- Problem to work on -
Using the records below, transcribe exactly only the lines from the one with "none -> brown brick E7:F7 level 3" through the end, both included, and drop every picture.

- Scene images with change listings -
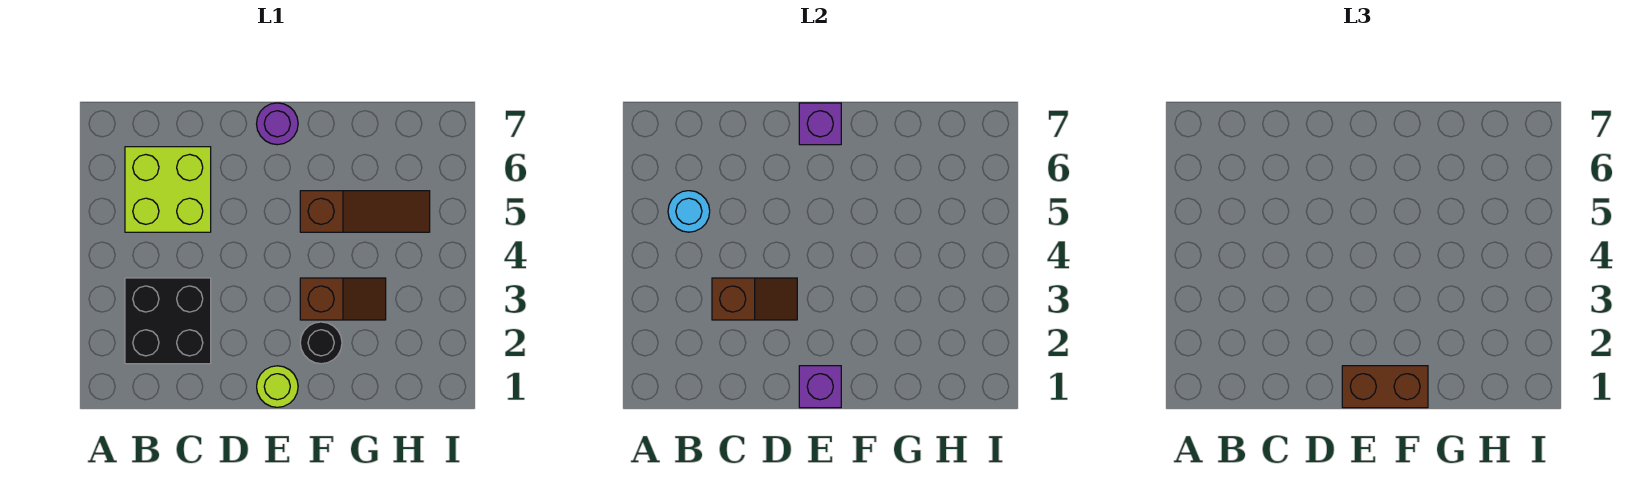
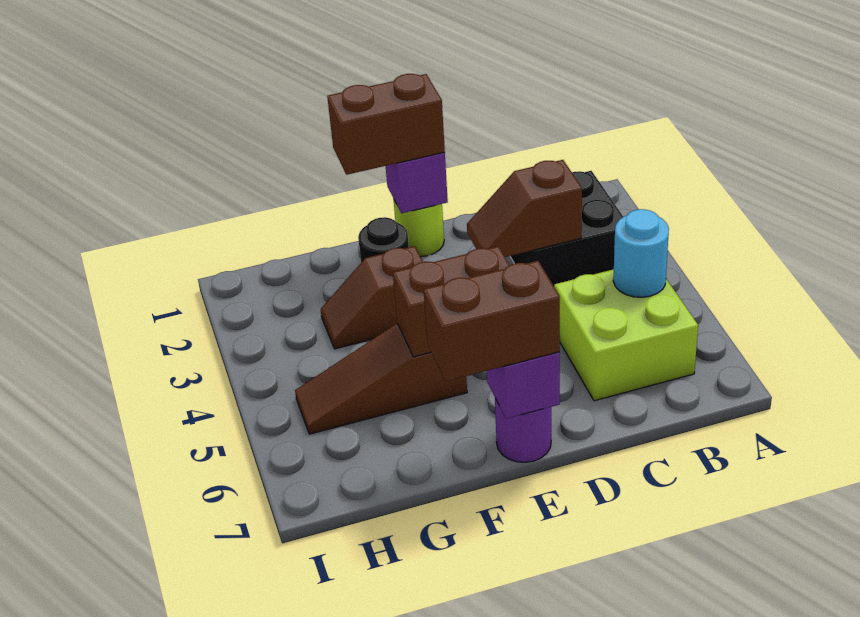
none -> brown brick E5:F5 level 2
none -> brown brick E7:F7 level 3

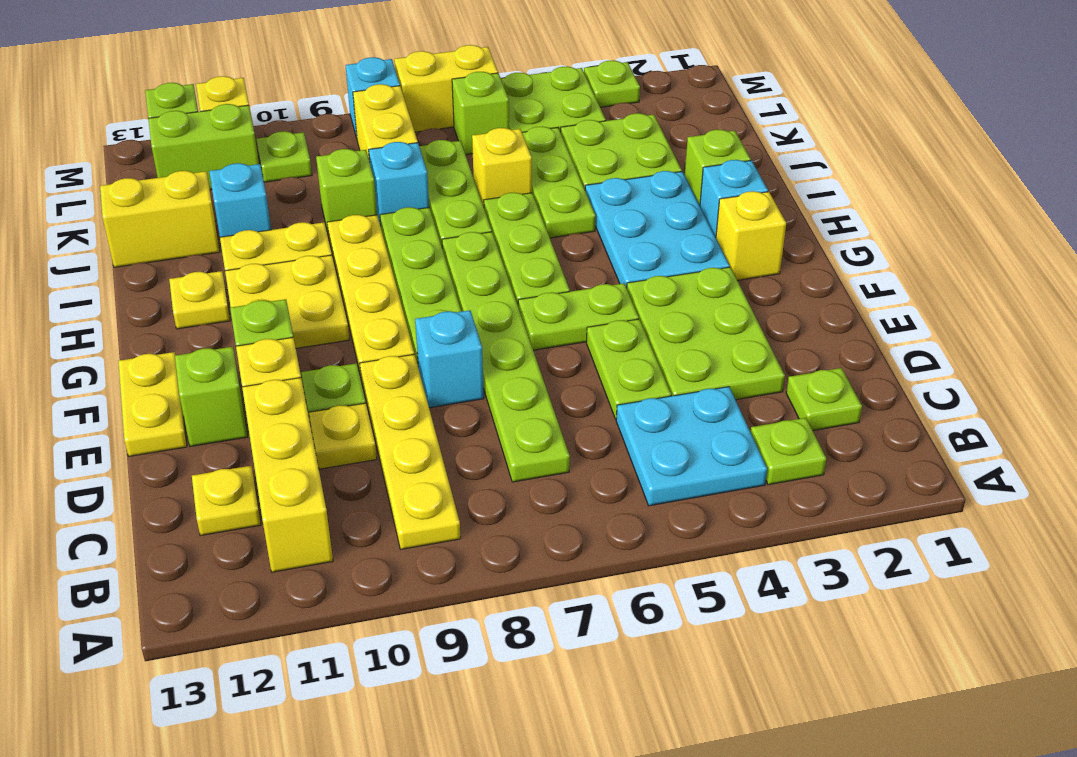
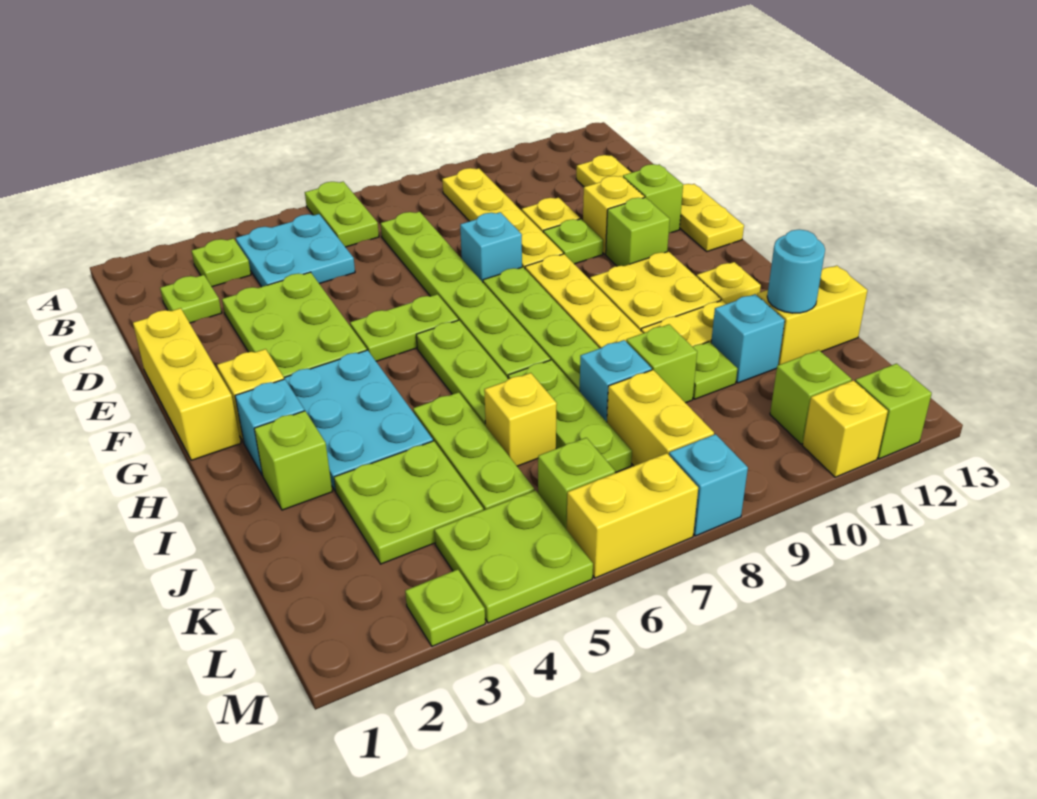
yellow brick B11:D11 level 1 -> yellow brick E1:G1 level 1
lime plate D5:E5 level 1 -> lime plate A6:B6 level 1
none -> cyan round brick J12 level 2
lime plate L10 level 1 -> lime plate J10 level 1
lime brick L11:L12 level 1 -> lime brick L11 level 1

- Solved exercise -
none -> brown brick E7:F7 level 3

yellow brick B11:D11 level 1 -> yellow brick E1:G1 level 1
lime plate D5:E5 level 1 -> lime plate A6:B6 level 1
none -> cyan round brick J12 level 2
lime plate L10 level 1 -> lime plate J10 level 1
lime brick L11:L12 level 1 -> lime brick L11 level 1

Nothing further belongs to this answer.